# [Task objective]
Each line between the one holding "R1: 1.5k (SEL1, VDD) -> 1k (SEL1, VDD)" and the end of the material below, both included, is to be transcribed word for word, with pictures left out.

# [Information shown]
────
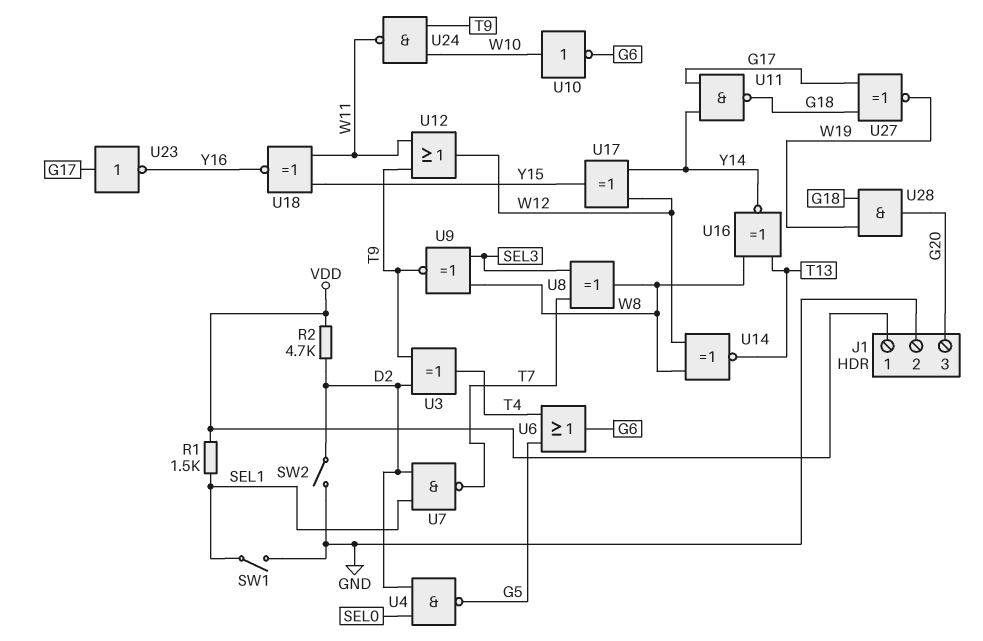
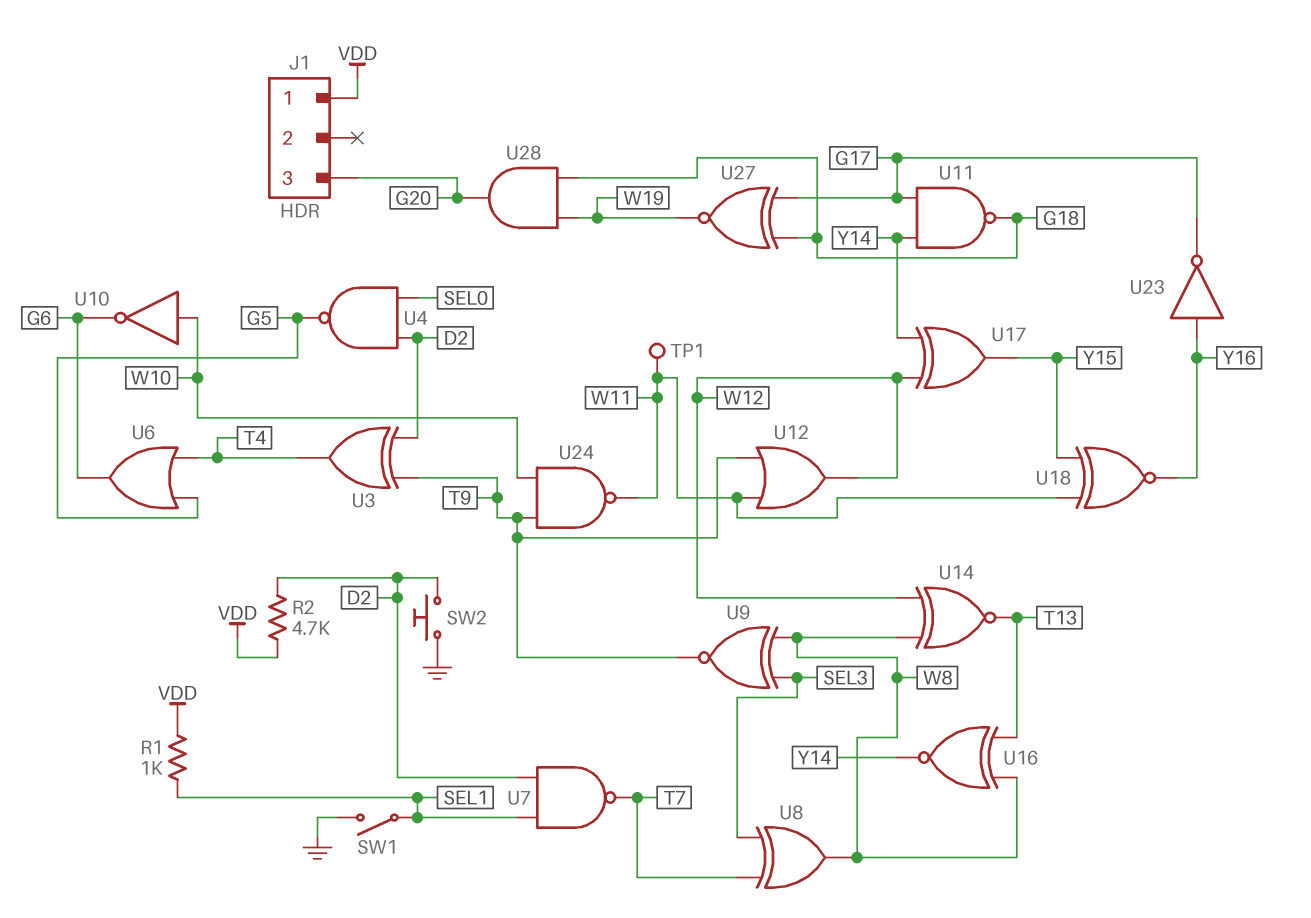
J1 pin 2: GND -> none
R1: 1.5k (SEL1, VDD) -> 1k (SEL1, VDD)
SW2: switch (D2, GND) -> button (D2, GND)
TP1: none -> test point (W11)
U23: NOT (in G17, out Y16) -> NOT (in Y16, out G17)

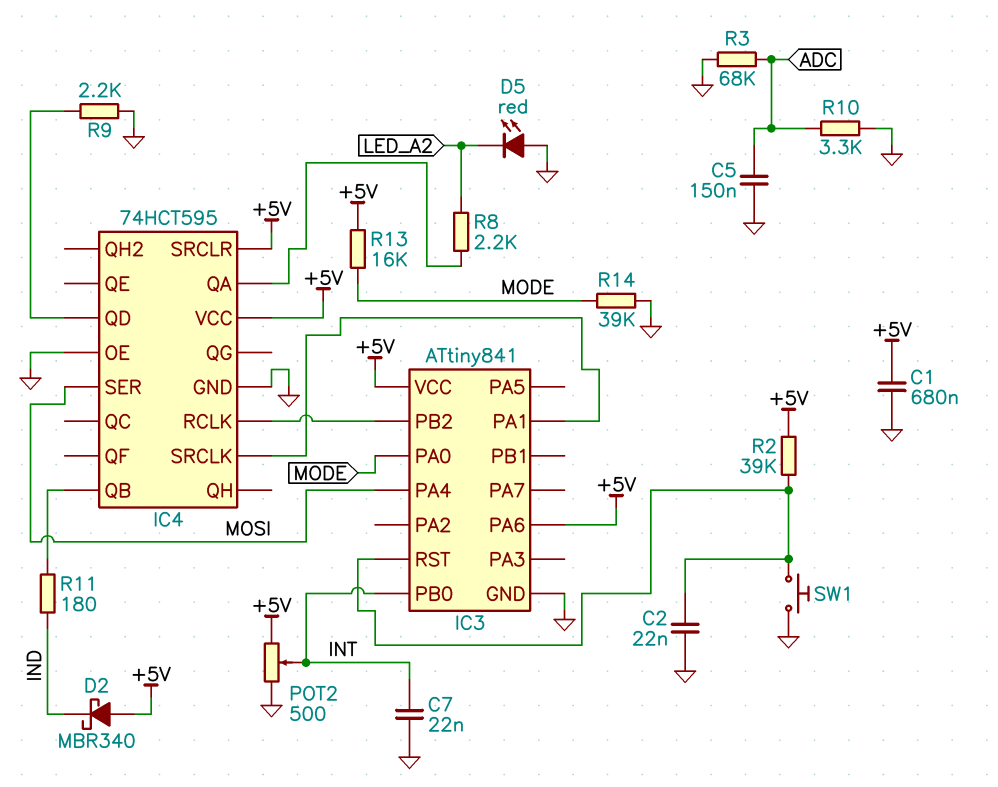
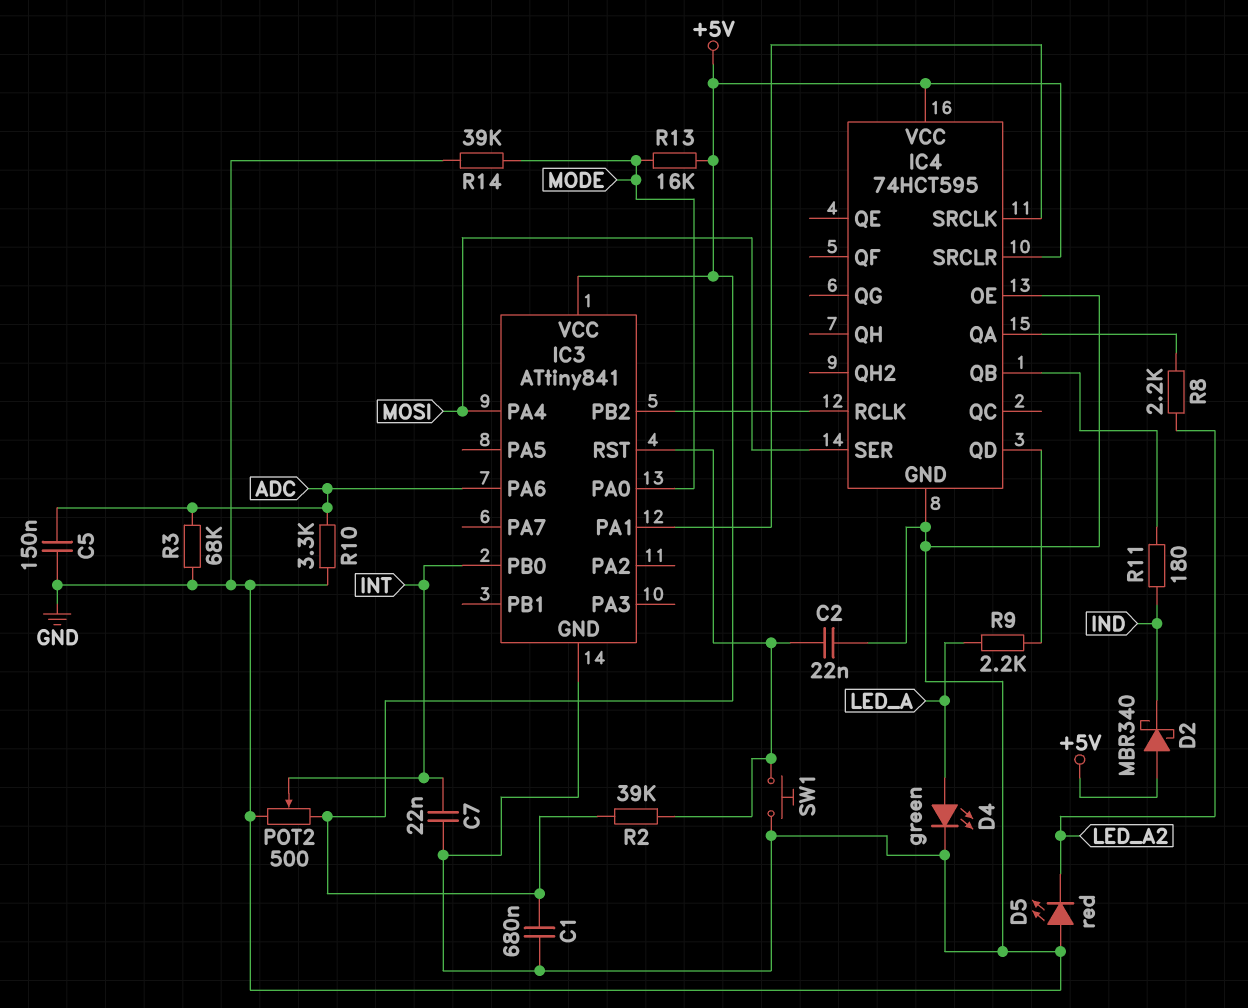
D4: none -> LED green (A LED_A, K GND)
IC3 pin PA6: +5V -> ADC
R9: 2.2k (GND, IC4/QD) -> 2.2k (IC4/QD, LED_A)

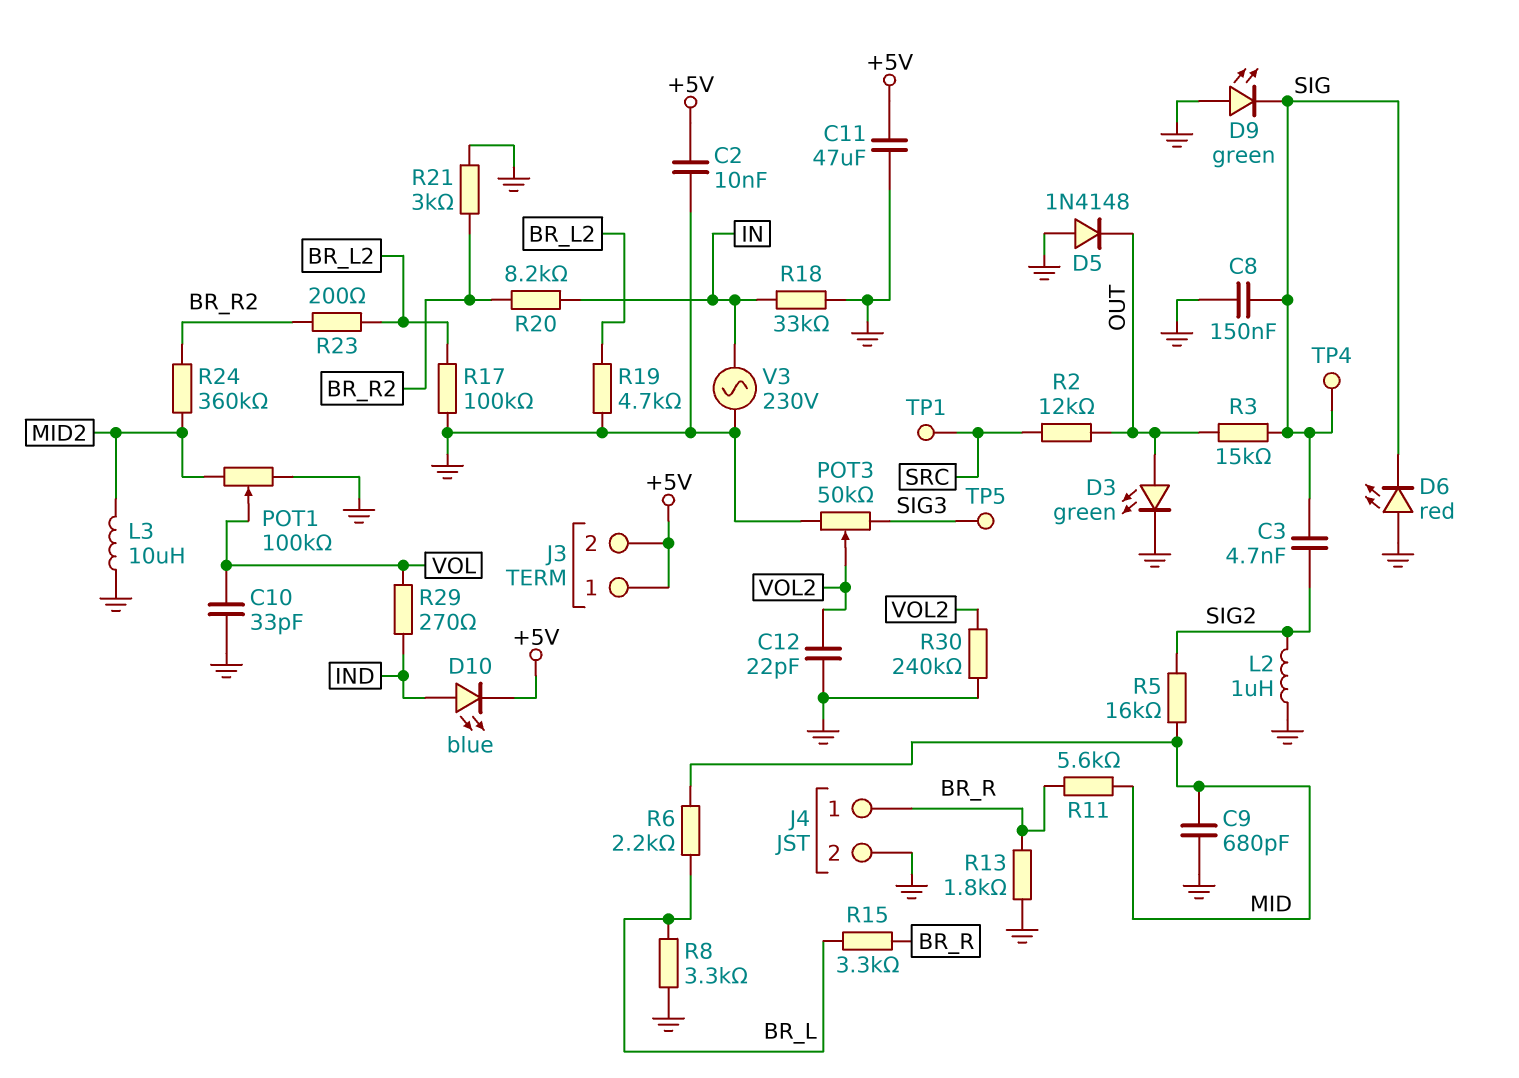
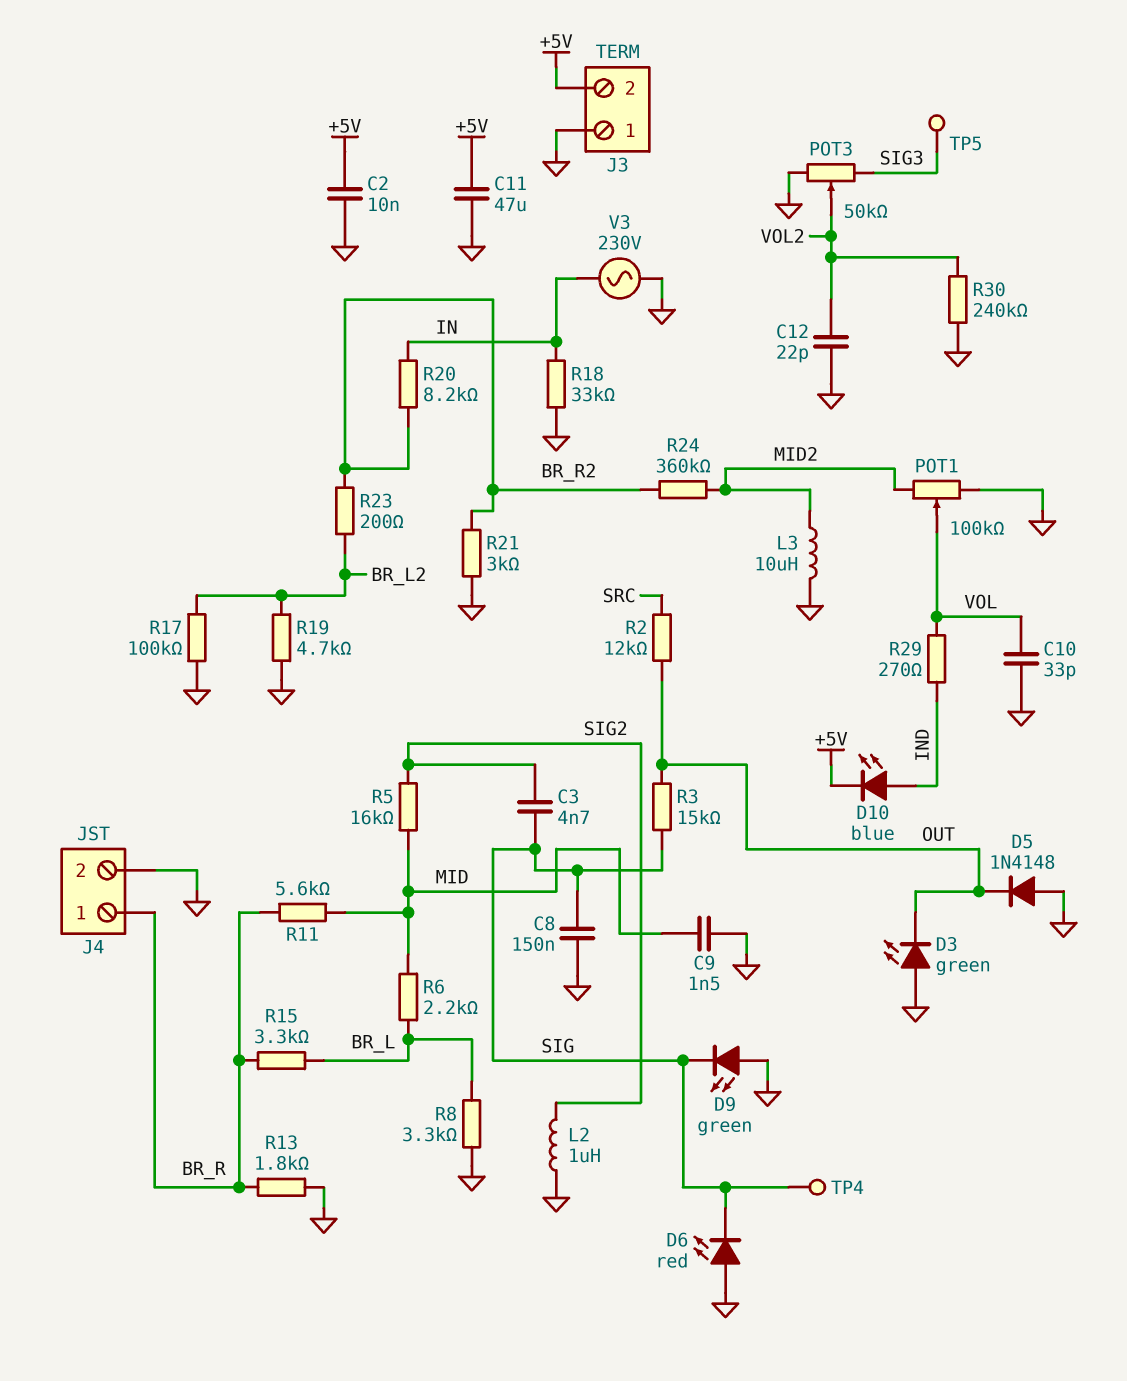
C9: 680pF (GND, MID) -> 1.5nF (GND, MID)
D3: LED green (A OUT, K GND) -> LED green (A GND, K OUT)
J3 pin 1: +5V -> GND
TP1: test point (SRC) -> none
────
# [Exercise result]
R1: 1.5k (SEL1, VDD) -> 1k (SEL1, VDD)
SW2: switch (D2, GND) -> button (D2, GND)
TP1: none -> test point (W11)
U23: NOT (in G17, out Y16) -> NOT (in Y16, out G17)

D4: none -> LED green (A LED_A, K GND)
IC3 pin PA6: +5V -> ADC
R9: 2.2k (GND, IC4/QD) -> 2.2k (IC4/QD, LED_A)

C9: 680pF (GND, MID) -> 1.5nF (GND, MID)
D3: LED green (A OUT, K GND) -> LED green (A GND, K OUT)
J3 pin 1: +5V -> GND
TP1: test point (SRC) -> none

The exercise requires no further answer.